### What the task requires
Reproduce exactly the lines below from the one containing "C203: 68uF (plus" through the one containing "R207: 1k (IC201/A, RUN)", including both, and nothing else.

### Supplied material

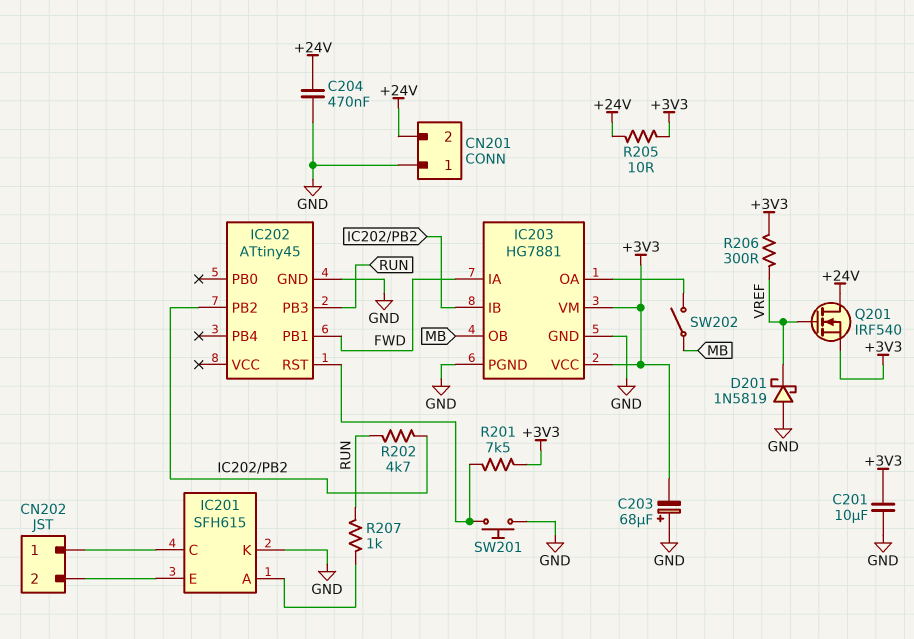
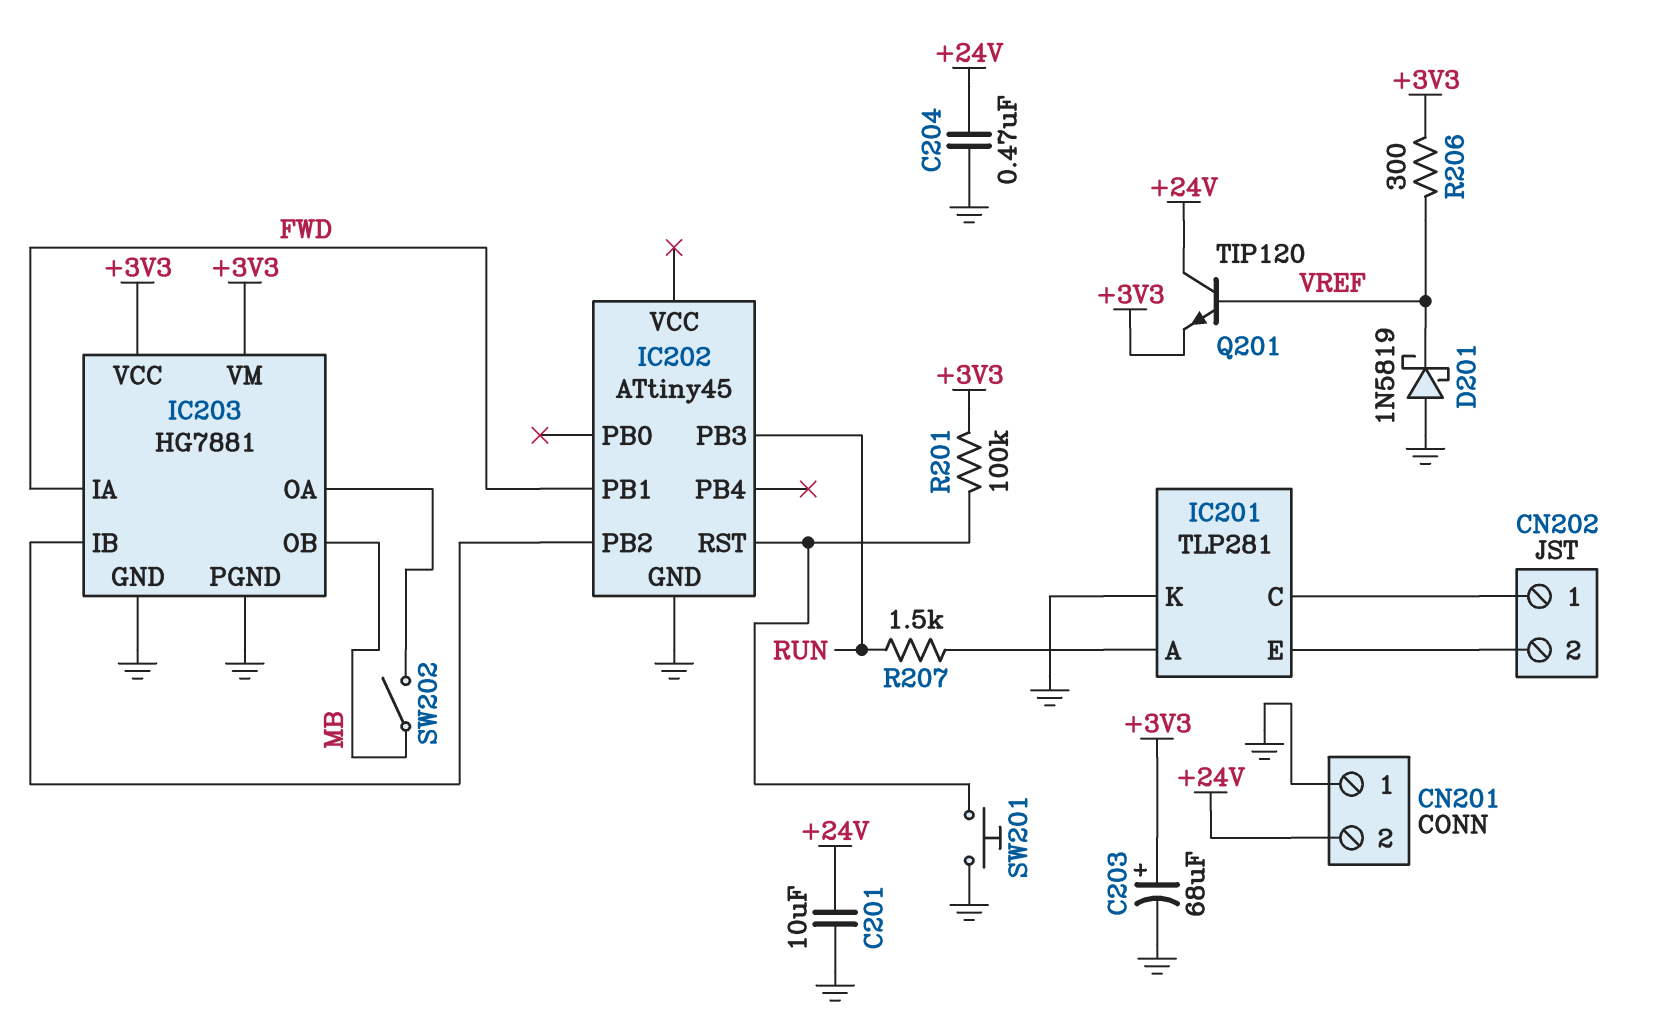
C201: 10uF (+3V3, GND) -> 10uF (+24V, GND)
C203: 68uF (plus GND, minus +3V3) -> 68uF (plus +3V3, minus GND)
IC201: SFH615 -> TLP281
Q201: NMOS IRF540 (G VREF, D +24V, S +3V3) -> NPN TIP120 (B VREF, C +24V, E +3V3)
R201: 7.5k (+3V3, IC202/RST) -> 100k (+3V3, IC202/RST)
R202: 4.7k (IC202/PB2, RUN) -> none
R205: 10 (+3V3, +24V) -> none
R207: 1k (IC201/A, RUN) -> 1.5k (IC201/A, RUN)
* * *
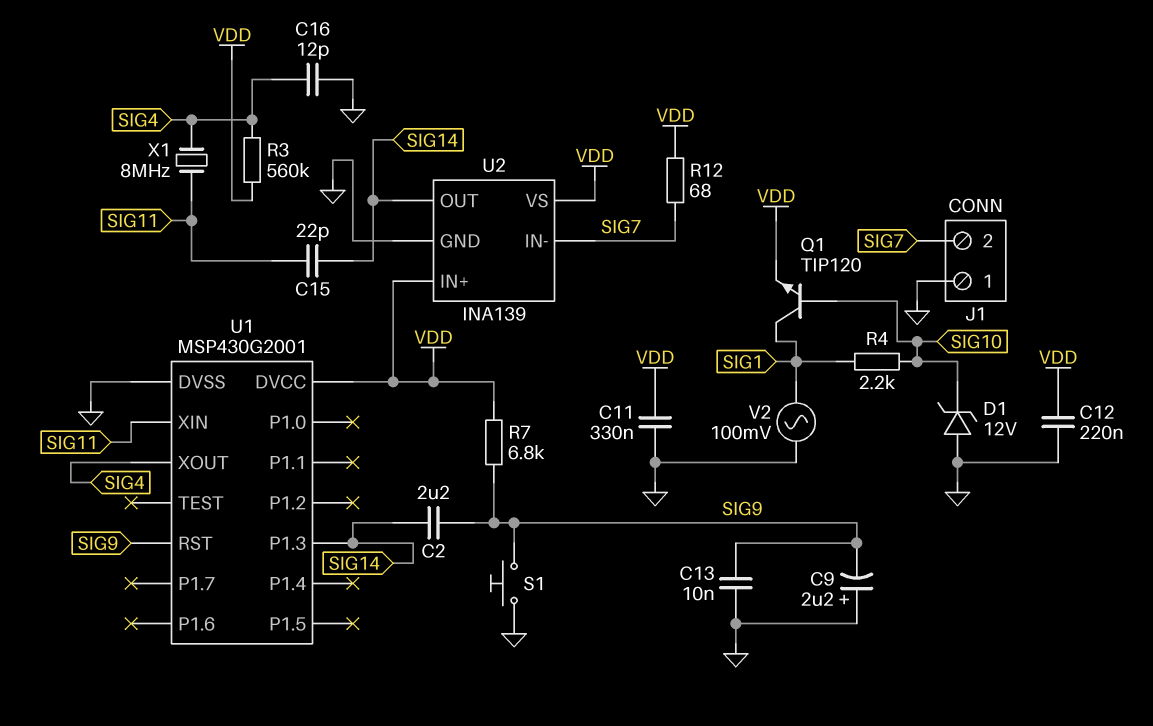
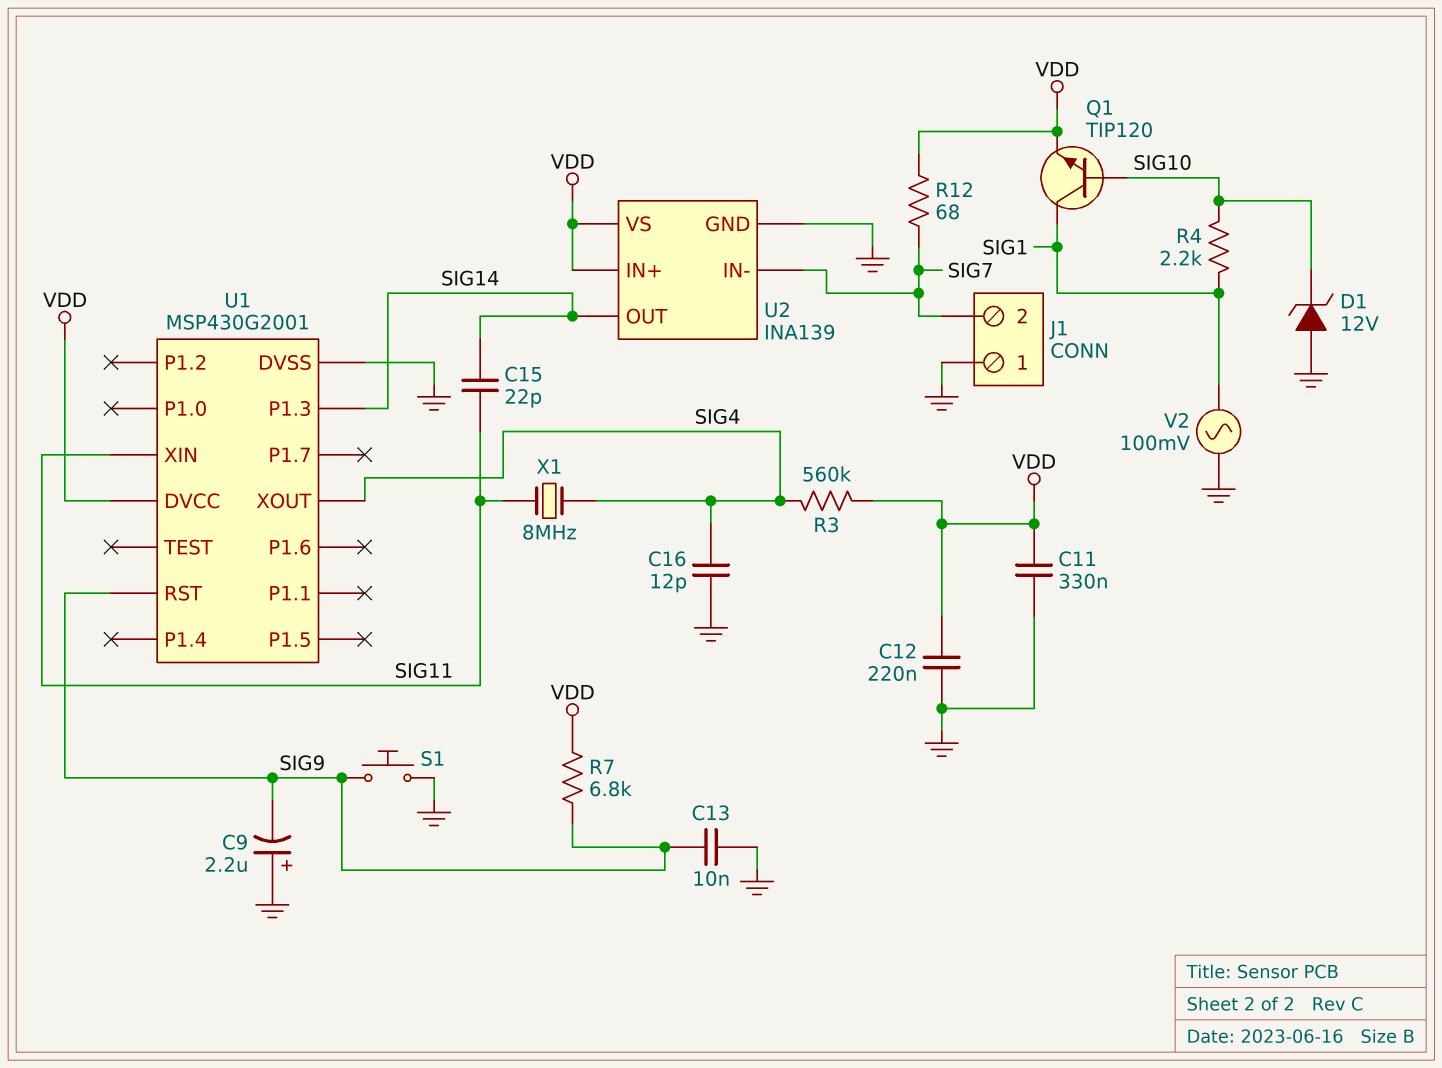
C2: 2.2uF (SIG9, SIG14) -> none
---
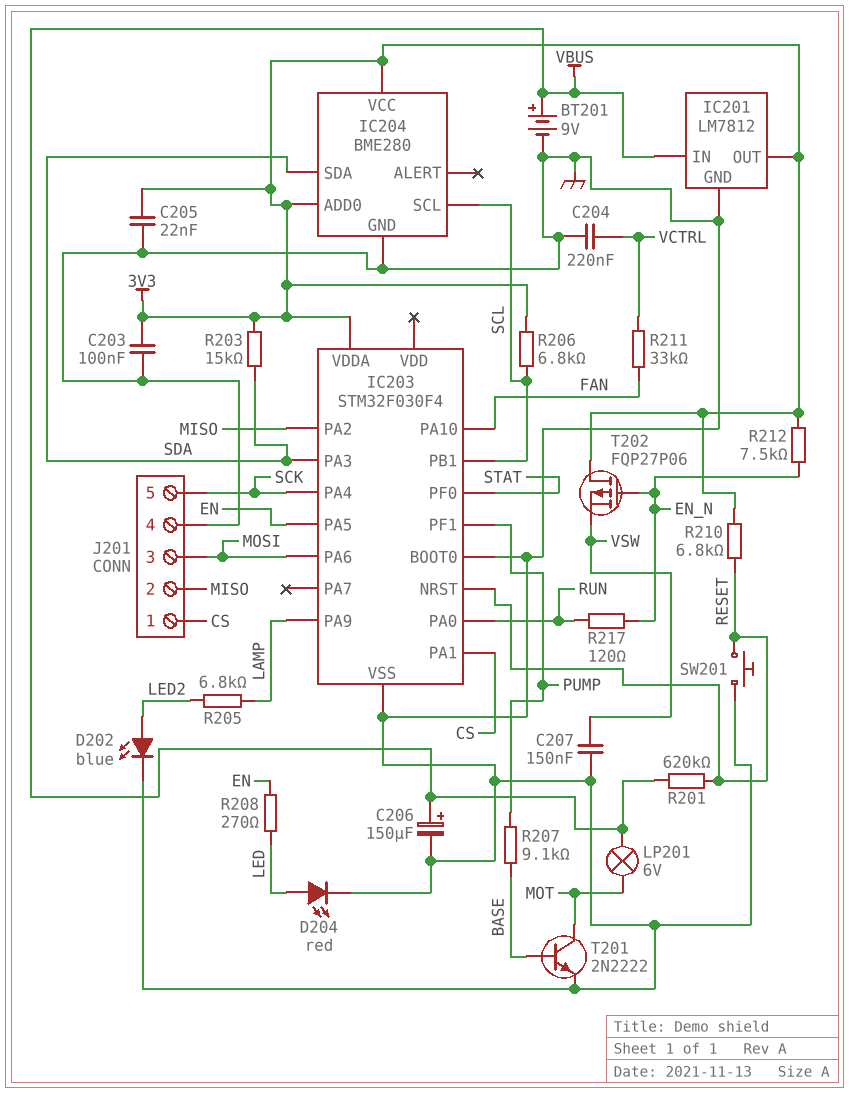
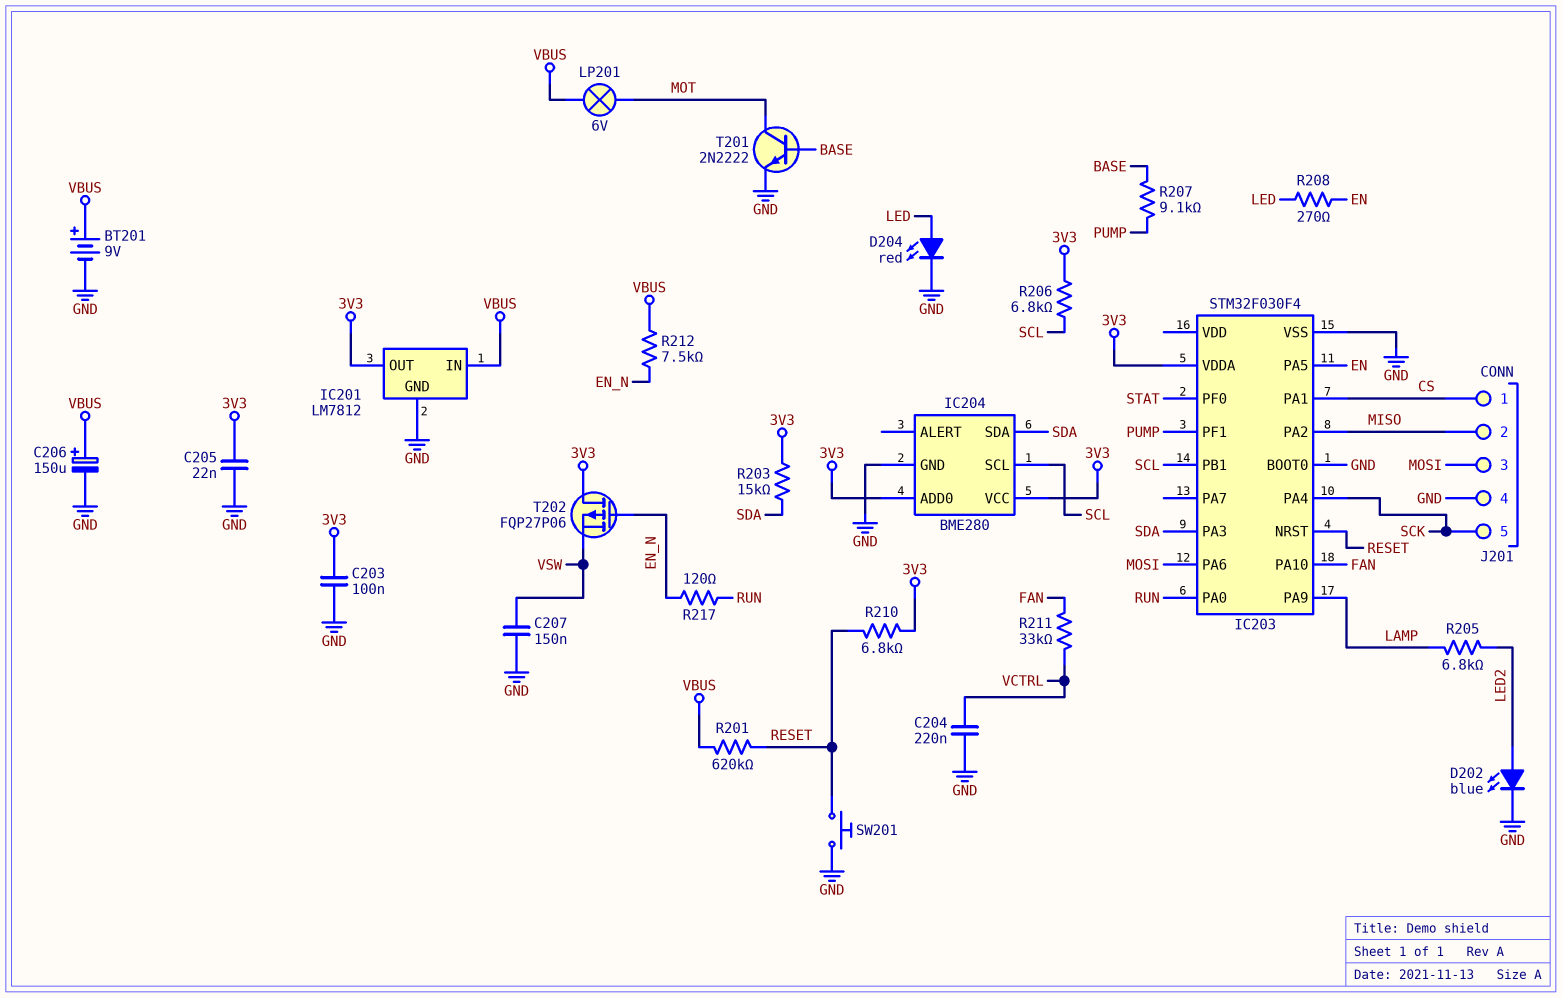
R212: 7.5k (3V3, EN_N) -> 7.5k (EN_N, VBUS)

### Answer below
C203: 68uF (plus GND, minus +3V3) -> 68uF (plus +3V3, minus GND)
IC201: SFH615 -> TLP281
Q201: NMOS IRF540 (G VREF, D +24V, S +3V3) -> NPN TIP120 (B VREF, C +24V, E +3V3)
R201: 7.5k (+3V3, IC202/RST) -> 100k (+3V3, IC202/RST)
R202: 4.7k (IC202/PB2, RUN) -> none
R205: 10 (+3V3, +24V) -> none
R207: 1k (IC201/A, RUN) -> 1.5k (IC201/A, RUN)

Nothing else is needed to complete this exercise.